Among the entries below, only the lines starting at the one with "none -> pink slope B8:C8 level 2 top C" and ending at the one with "none -> red plate J7 level 2", both included, are to be printed exactly.

Supplied records —
====
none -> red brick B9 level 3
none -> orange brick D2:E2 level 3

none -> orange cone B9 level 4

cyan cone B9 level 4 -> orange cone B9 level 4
====
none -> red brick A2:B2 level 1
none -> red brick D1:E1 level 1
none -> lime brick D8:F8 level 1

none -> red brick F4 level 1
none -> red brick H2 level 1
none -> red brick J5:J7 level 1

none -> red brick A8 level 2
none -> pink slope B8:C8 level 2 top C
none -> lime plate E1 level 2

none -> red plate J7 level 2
====
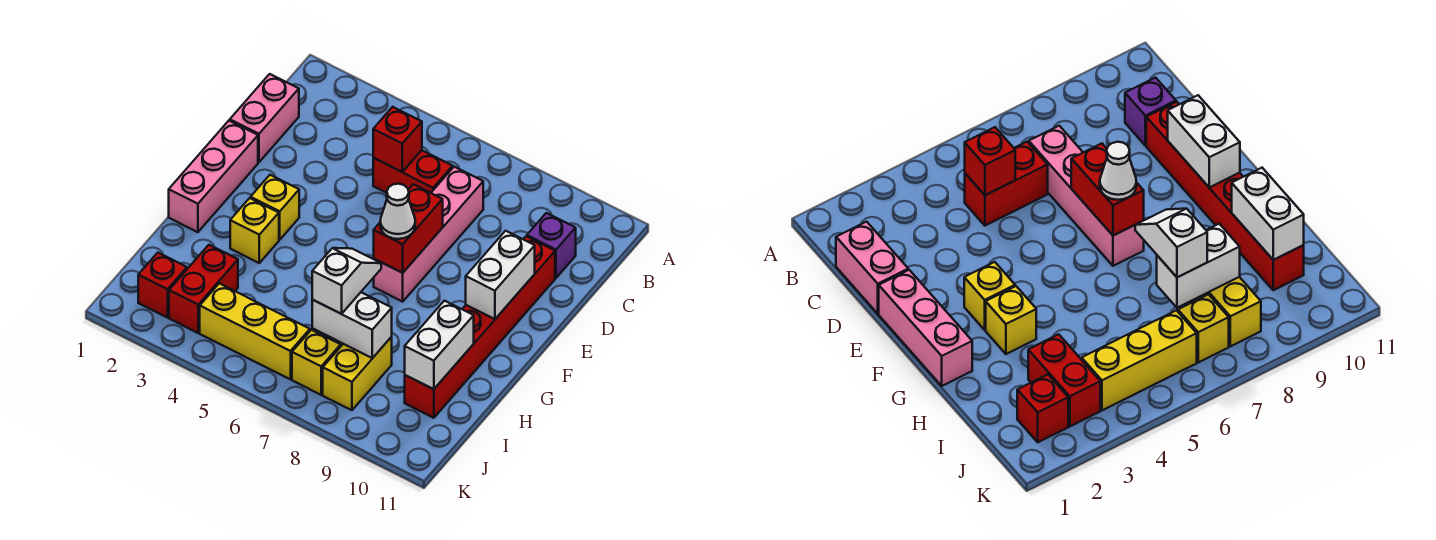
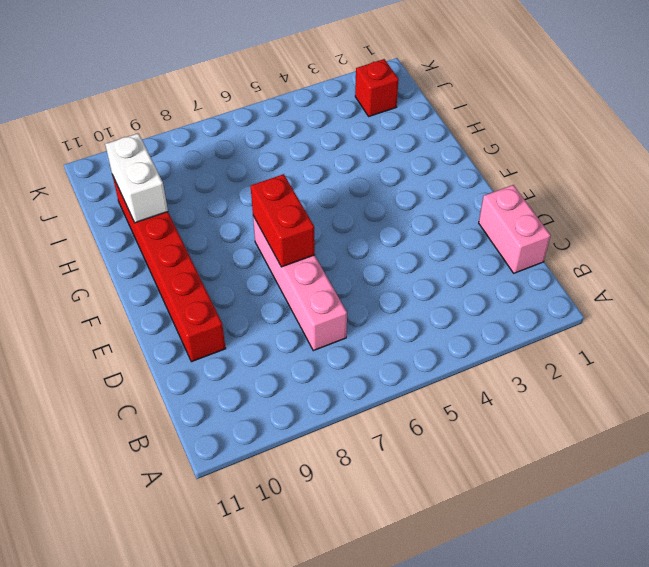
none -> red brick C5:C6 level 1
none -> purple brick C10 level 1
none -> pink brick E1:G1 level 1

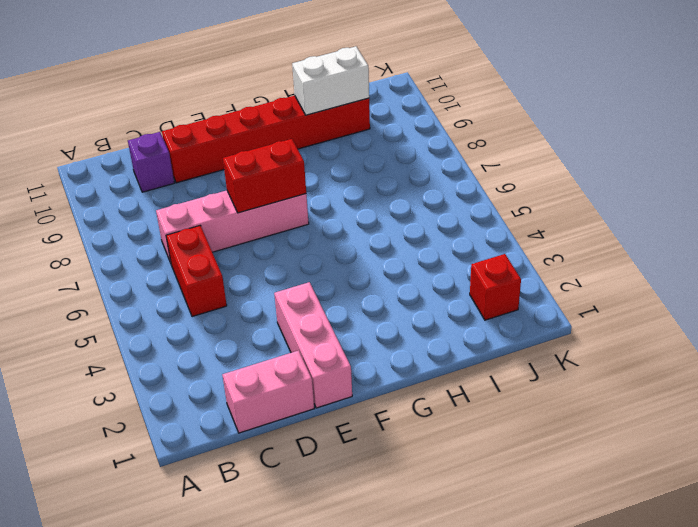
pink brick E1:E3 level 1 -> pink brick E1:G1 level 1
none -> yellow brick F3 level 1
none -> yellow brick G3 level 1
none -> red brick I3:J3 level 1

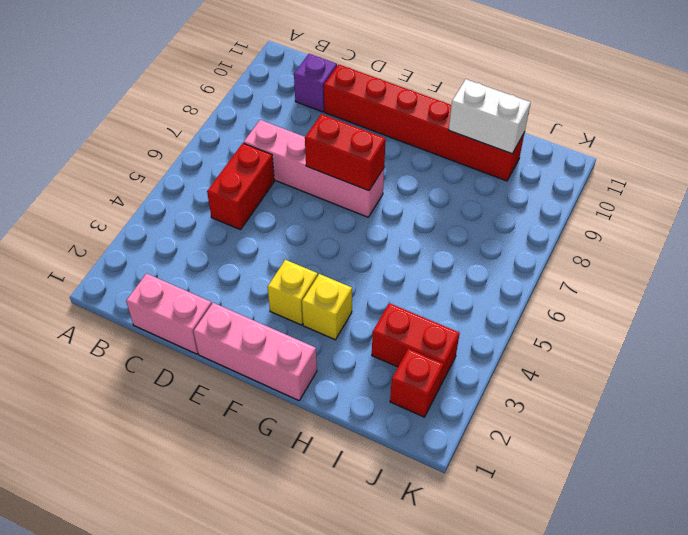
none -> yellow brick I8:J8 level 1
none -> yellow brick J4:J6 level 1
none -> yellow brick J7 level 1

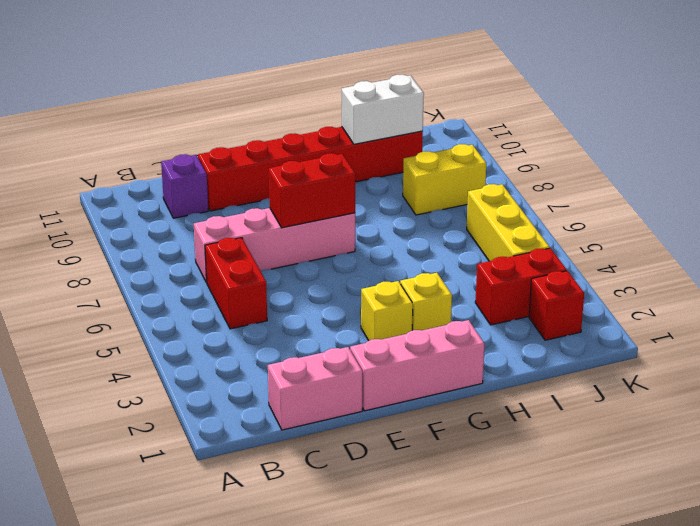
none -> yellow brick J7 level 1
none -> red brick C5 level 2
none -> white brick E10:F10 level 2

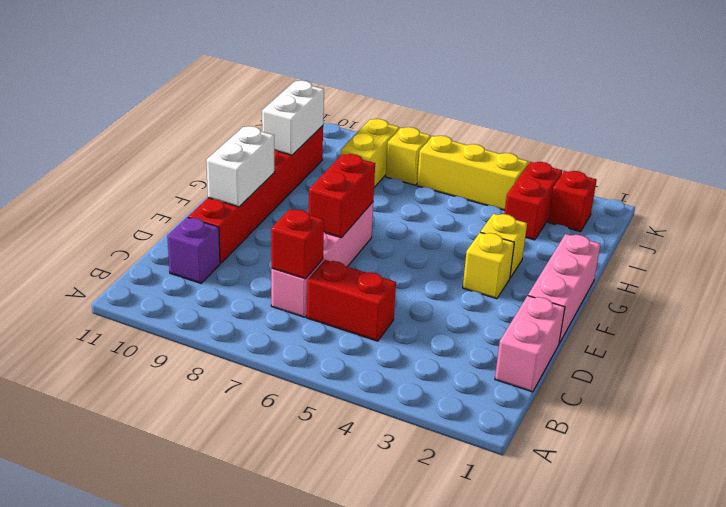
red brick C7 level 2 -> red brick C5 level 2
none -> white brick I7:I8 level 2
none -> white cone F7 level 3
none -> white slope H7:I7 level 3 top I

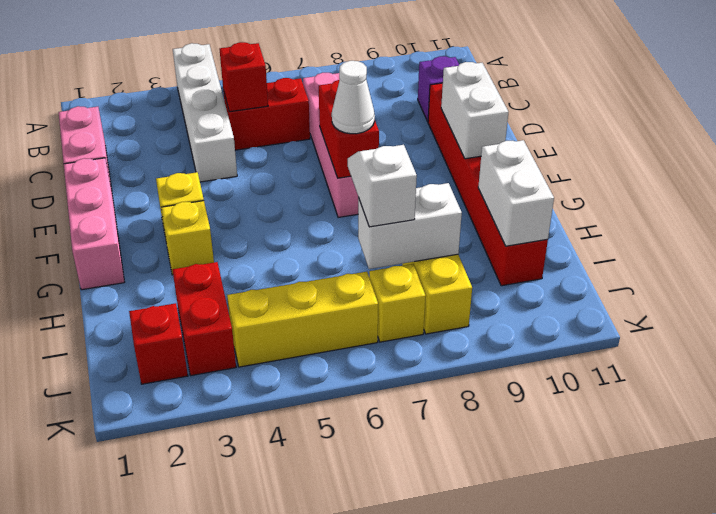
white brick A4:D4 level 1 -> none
====
Response to the task —
none -> pink slope B8:C8 level 2 top C
none -> lime plate E1 level 2

none -> red plate J7 level 2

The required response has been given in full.